Entries shown ->

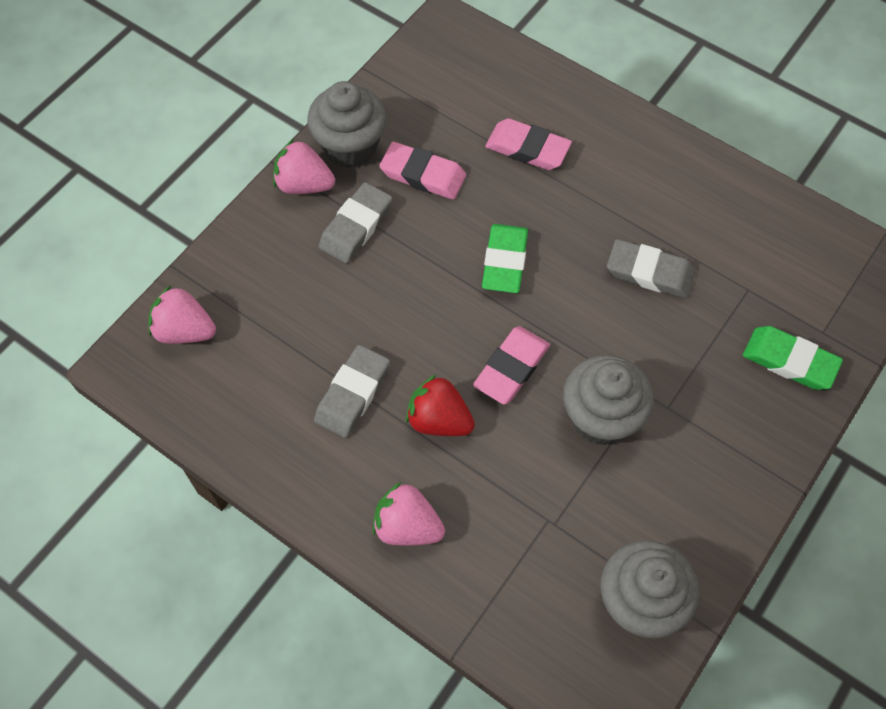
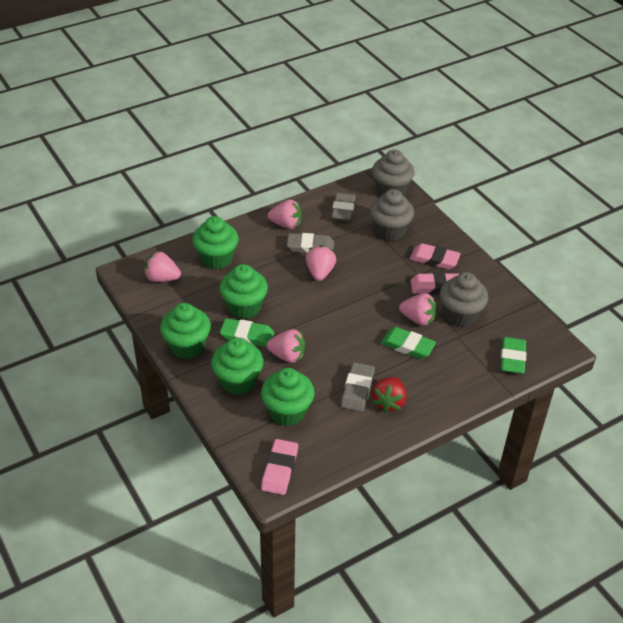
green cupcake: 0 -> 5
green eraser: 2 -> 3
pink strawberry: 3 -> 5

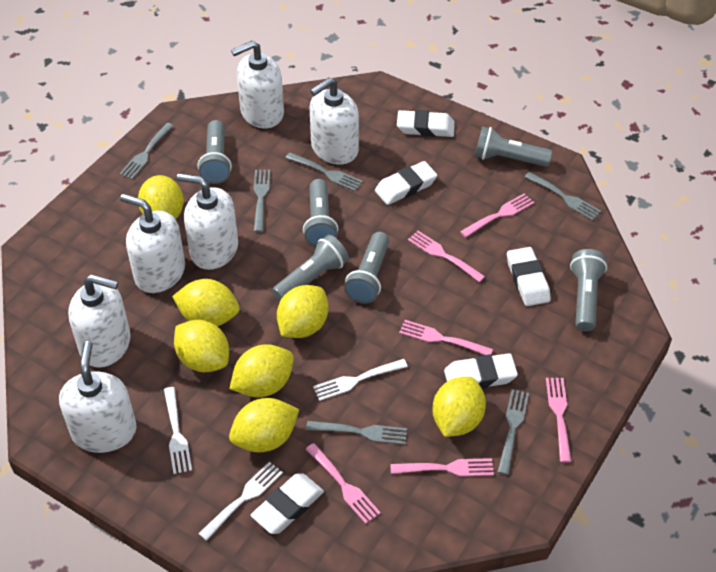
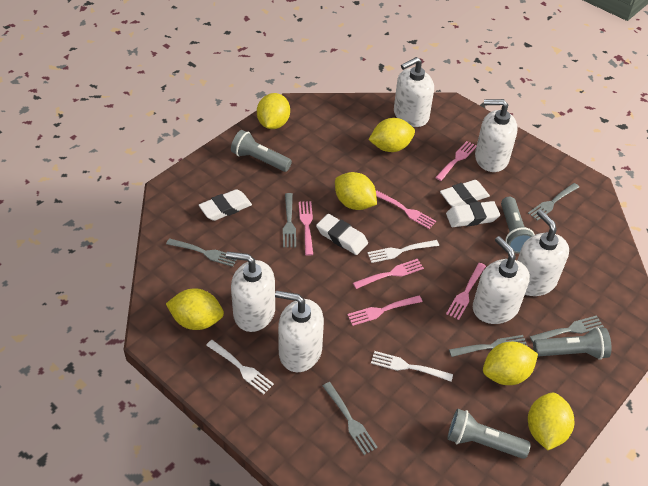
grey flashlight: 6 -> 4
white eraser: 5 -> 4
yellow lemon: 7 -> 6

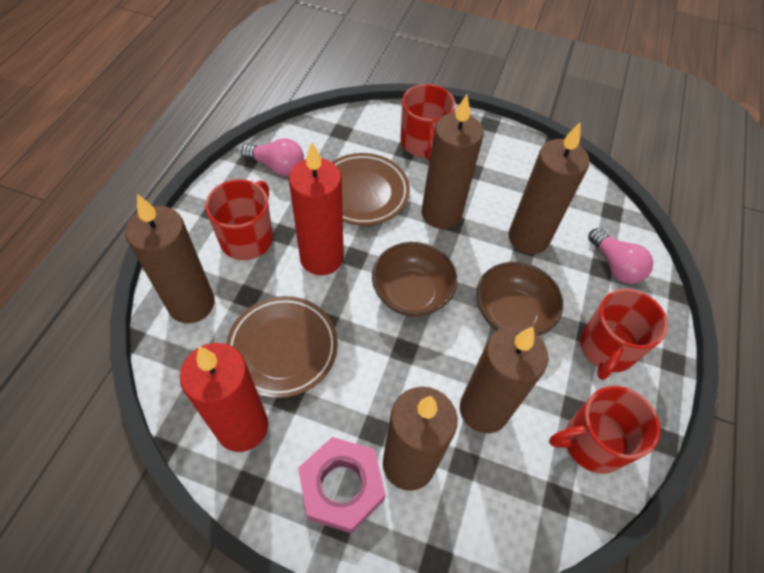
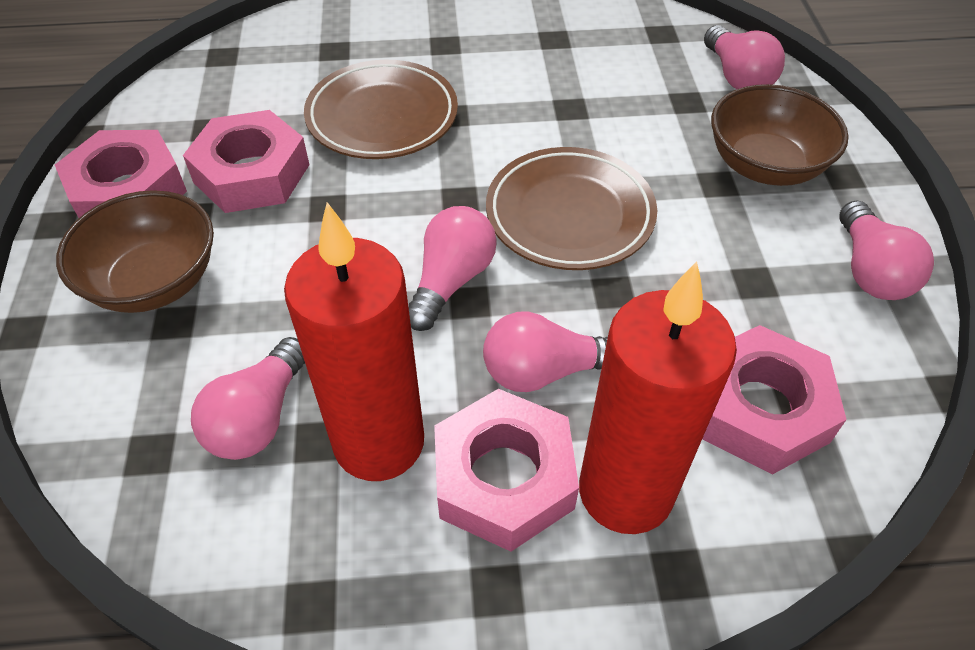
brown candle: 5 -> 0
pink light bulb: 2 -> 5
pink nut: 1 -> 4
red mug: 4 -> 0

Directive -> Word for word, repeat only the lines from the line containing "grey flashlight: 6 -> 4" through the end of the data, without any pictures.

Answer section ->
grey flashlight: 6 -> 4
white eraser: 5 -> 4
yellow lemon: 7 -> 6

brown candle: 5 -> 0
pink light bulb: 2 -> 5
pink nut: 1 -> 4
red mug: 4 -> 0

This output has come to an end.